** LISTED RECORDS follows **

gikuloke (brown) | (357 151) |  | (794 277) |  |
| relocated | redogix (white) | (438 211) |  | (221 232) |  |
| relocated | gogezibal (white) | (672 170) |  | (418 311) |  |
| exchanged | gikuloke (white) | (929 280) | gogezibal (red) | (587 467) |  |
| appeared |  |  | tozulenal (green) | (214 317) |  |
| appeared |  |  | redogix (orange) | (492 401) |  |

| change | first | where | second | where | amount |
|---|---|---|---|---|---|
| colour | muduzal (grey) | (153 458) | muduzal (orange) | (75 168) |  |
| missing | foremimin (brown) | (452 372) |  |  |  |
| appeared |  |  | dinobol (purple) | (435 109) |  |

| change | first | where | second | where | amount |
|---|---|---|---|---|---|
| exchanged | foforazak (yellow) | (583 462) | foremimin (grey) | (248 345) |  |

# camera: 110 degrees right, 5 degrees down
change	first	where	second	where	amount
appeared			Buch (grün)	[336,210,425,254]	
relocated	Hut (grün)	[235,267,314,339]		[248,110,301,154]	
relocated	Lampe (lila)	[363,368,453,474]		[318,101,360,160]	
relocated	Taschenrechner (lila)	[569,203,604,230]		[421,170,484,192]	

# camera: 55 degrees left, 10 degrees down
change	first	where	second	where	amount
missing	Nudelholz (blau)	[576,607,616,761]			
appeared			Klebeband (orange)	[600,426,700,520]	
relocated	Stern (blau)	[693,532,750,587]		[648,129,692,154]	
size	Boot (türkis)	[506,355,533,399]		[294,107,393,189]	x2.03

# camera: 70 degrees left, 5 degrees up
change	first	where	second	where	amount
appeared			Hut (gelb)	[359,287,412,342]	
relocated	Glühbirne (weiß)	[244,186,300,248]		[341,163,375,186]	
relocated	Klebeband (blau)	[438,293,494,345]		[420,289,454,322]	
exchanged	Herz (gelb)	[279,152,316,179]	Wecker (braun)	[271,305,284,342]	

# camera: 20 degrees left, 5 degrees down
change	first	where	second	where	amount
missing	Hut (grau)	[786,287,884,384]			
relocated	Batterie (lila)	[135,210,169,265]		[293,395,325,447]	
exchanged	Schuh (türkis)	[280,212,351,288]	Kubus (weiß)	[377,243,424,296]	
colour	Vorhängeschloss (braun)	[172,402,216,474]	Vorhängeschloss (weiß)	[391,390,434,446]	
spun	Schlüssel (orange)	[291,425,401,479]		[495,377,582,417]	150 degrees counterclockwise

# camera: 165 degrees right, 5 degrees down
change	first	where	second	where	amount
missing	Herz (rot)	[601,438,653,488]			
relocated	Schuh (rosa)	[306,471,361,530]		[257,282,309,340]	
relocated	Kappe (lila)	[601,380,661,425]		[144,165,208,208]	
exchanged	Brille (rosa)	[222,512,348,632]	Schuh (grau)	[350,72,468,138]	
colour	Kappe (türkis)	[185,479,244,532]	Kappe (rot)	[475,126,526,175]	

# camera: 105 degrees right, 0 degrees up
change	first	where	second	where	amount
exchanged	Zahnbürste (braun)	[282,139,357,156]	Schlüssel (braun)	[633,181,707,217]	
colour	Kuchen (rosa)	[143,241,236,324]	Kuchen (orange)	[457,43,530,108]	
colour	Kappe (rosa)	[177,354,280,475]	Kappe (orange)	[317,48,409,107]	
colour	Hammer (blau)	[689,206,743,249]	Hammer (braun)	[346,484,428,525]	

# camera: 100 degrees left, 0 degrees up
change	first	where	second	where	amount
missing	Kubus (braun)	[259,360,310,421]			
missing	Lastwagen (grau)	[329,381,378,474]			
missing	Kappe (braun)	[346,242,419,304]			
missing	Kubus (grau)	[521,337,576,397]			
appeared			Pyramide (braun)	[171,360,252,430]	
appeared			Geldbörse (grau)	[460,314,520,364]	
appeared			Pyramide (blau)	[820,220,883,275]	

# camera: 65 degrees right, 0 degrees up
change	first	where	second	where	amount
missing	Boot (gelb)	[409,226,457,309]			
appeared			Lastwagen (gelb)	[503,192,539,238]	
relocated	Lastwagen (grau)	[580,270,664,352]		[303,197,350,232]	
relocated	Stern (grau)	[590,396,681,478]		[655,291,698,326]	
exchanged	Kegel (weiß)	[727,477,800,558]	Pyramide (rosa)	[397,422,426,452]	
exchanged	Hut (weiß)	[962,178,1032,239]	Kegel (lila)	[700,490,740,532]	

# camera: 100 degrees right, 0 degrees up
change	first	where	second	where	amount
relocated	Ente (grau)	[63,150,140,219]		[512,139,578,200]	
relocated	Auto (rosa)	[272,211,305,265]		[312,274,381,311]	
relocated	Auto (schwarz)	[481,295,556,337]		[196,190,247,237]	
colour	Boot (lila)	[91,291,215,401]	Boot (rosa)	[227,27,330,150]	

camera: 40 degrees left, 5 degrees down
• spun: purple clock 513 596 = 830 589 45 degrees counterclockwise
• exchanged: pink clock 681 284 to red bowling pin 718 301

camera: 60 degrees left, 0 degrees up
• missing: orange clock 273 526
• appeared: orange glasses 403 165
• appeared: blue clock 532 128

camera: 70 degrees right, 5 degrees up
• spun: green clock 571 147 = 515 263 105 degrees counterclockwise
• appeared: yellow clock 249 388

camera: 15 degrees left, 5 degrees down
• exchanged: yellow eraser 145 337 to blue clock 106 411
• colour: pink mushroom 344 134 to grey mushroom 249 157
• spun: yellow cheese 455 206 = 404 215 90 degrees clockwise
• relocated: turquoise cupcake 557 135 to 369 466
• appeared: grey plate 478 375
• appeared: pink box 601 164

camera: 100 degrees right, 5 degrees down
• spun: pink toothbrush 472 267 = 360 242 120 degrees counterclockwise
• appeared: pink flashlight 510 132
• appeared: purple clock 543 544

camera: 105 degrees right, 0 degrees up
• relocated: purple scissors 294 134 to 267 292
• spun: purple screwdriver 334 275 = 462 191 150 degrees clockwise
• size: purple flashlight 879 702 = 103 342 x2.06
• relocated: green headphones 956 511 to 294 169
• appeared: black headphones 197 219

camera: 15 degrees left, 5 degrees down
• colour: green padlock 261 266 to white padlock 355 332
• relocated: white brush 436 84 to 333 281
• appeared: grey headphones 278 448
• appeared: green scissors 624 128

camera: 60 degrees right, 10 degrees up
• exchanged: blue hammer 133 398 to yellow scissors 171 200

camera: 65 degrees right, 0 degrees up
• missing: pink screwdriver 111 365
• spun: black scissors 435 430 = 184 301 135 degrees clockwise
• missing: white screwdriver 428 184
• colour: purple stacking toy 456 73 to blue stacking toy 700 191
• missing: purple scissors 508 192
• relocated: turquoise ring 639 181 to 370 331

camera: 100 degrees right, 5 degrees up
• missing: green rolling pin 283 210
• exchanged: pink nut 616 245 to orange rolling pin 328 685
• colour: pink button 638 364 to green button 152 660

** End of LISTED RECORDS **

#### WORK TO COMPLETE
Output each record exactly, leaving nothing out.

#### ANSWER TO THIS PROBLEM
gikuloke (brown) | (357 151) |  | (794 277) |  |
| relocated | redogix (white) | (438 211) |  | (221 232) |  |
| relocated | gogezibal (white) | (672 170) |  | (418 311) |  |
| exchanged | gikuloke (white) | (929 280) | gogezibal (red) | (587 467) |  |
| appeared |  |  | tozulenal (green) | (214 317) |  |
| appeared |  |  | redogix (orange) | (492 401) |  |

| change | first | where | second | where | amount |
|---|---|---|---|---|---|
| colour | muduzal (grey) | (153 458) | muduzal (orange) | (75 168) |  |
| missing | foremimin (brown) | (452 372) |  |  |  |
| appeared |  |  | dinobol (purple) | (435 109) |  |

| change | first | where | second | where | amount |
|---|---|---|---|---|---|
| exchanged | foforazak (yellow) | (583 462) | foremimin (grey) | (248 345) |  |

# camera: 110 degrees right, 5 degrees down
change	first	where	second	where	amount
appeared			Buch (grün)	[336,210,425,254]	
relocated	Hut (grün)	[235,267,314,339]		[248,110,301,154]	
relocated	Lampe (lila)	[363,368,453,474]		[318,101,360,160]	
relocated	Taschenrechner (lila)	[569,203,604,230]		[421,170,484,192]	

# camera: 55 degrees left, 10 degrees down
change	first	where	second	where	amount
missing	Nudelholz (blau)	[576,607,616,761]			
appeared			Klebeband (orange)	[600,426,700,520]	
relocated	Stern (blau)	[693,532,750,587]		[648,129,692,154]	
size	Boot (türkis)	[506,355,533,399]		[294,107,393,189]	x2.03

# camera: 70 degrees left, 5 degrees up
change	first	where	second	where	amount
appeared			Hut (gelb)	[359,287,412,342]	
relocated	Glühbirne (weiß)	[244,186,300,248]		[341,163,375,186]	
relocated	Klebeband (blau)	[438,293,494,345]		[420,289,454,322]	
exchanged	Herz (gelb)	[279,152,316,179]	Wecker (braun)	[271,305,284,342]	

# camera: 20 degrees left, 5 degrees down
change	first	where	second	where	amount
missing	Hut (grau)	[786,287,884,384]			
relocated	Batterie (lila)	[135,210,169,265]		[293,395,325,447]	
exchanged	Schuh (türkis)	[280,212,351,288]	Kubus (weiß)	[377,243,424,296]	
colour	Vorhängeschloss (braun)	[172,402,216,474]	Vorhängeschloss (weiß)	[391,390,434,446]	
spun	Schlüssel (orange)	[291,425,401,479]		[495,377,582,417]	150 degrees counterclockwise

# camera: 165 degrees right, 5 degrees down
change	first	where	second	where	amount
missing	Herz (rot)	[601,438,653,488]			
relocated	Schuh (rosa)	[306,471,361,530]		[257,282,309,340]	
relocated	Kappe (lila)	[601,380,661,425]		[144,165,208,208]	
exchanged	Brille (rosa)	[222,512,348,632]	Schuh (grau)	[350,72,468,138]	
colour	Kappe (türkis)	[185,479,244,532]	Kappe (rot)	[475,126,526,175]	

# camera: 105 degrees right, 0 degrees up
change	first	where	second	where	amount
exchanged	Zahnbürste (braun)	[282,139,357,156]	Schlüssel (braun)	[633,181,707,217]	
colour	Kuchen (rosa)	[143,241,236,324]	Kuchen (orange)	[457,43,530,108]	
colour	Kappe (rosa)	[177,354,280,475]	Kappe (orange)	[317,48,409,107]	
colour	Hammer (blau)	[689,206,743,249]	Hammer (braun)	[346,484,428,525]	

# camera: 100 degrees left, 0 degrees up
change	first	where	second	where	amount
missing	Kubus (braun)	[259,360,310,421]			
missing	Lastwagen (grau)	[329,381,378,474]			
missing	Kappe (braun)	[346,242,419,304]			
missing	Kubus (grau)	[521,337,576,397]			
appeared			Pyramide (braun)	[171,360,252,430]	
appeared			Geldbörse (grau)	[460,314,520,364]	
appeared			Pyramide (blau)	[820,220,883,275]	

# camera: 65 degrees right, 0 degrees up
change	first	where	second	where	amount
missing	Boot (gelb)	[409,226,457,309]			
appeared			Lastwagen (gelb)	[503,192,539,238]	
relocated	Lastwagen (grau)	[580,270,664,352]		[303,197,350,232]	
relocated	Stern (grau)	[590,396,681,478]		[655,291,698,326]	
exchanged	Kegel (weiß)	[727,477,800,558]	Pyramide (rosa)	[397,422,426,452]	
exchanged	Hut (weiß)	[962,178,1032,239]	Kegel (lila)	[700,490,740,532]	

# camera: 100 degrees right, 0 degrees up
change	first	where	second	where	amount
relocated	Ente (grau)	[63,150,140,219]		[512,139,578,200]	
relocated	Auto (rosa)	[272,211,305,265]		[312,274,381,311]	
relocated	Auto (schwarz)	[481,295,556,337]		[196,190,247,237]	
colour	Boot (lila)	[91,291,215,401]	Boot (rosa)	[227,27,330,150]	

camera: 40 degrees left, 5 degrees down
• spun: purple clock 513 596 = 830 589 45 degrees counterclockwise
• exchanged: pink clock 681 284 to red bowling pin 718 301

camera: 60 degrees left, 0 degrees up
• missing: orange clock 273 526
• appeared: orange glasses 403 165
• appeared: blue clock 532 128

camera: 70 degrees right, 5 degrees up
• spun: green clock 571 147 = 515 263 105 degrees counterclockwise
• appeared: yellow clock 249 388

camera: 15 degrees left, 5 degrees down
• exchanged: yellow eraser 145 337 to blue clock 106 411
• colour: pink mushroom 344 134 to grey mushroom 249 157
• spun: yellow cheese 455 206 = 404 215 90 degrees clockwise
• relocated: turquoise cupcake 557 135 to 369 466
• appeared: grey plate 478 375
• appeared: pink box 601 164

camera: 100 degrees right, 5 degrees down
• spun: pink toothbrush 472 267 = 360 242 120 degrees counterclockwise
• appeared: pink flashlight 510 132
• appeared: purple clock 543 544

camera: 105 degrees right, 0 degrees up
• relocated: purple scissors 294 134 to 267 292
• spun: purple screwdriver 334 275 = 462 191 150 degrees clockwise
• size: purple flashlight 879 702 = 103 342 x2.06
• relocated: green headphones 956 511 to 294 169
• appeared: black headphones 197 219

camera: 15 degrees left, 5 degrees down
• colour: green padlock 261 266 to white padlock 355 332
• relocated: white brush 436 84 to 333 281
• appeared: grey headphones 278 448
• appeared: green scissors 624 128

camera: 60 degrees right, 10 degrees up
• exchanged: blue hammer 133 398 to yellow scissors 171 200

camera: 65 degrees right, 0 degrees up
• missing: pink screwdriver 111 365
• spun: black scissors 435 430 = 184 301 135 degrees clockwise
• missing: white screwdriver 428 184
• colour: purple stacking toy 456 73 to blue stacking toy 700 191
• missing: purple scissors 508 192
• relocated: turquoise ring 639 181 to 370 331

camera: 100 degrees right, 5 degrees up
• missing: green rolling pin 283 210
• exchanged: pink nut 616 245 to orange rolling pin 328 685
• colour: pink button 638 364 to green button 152 660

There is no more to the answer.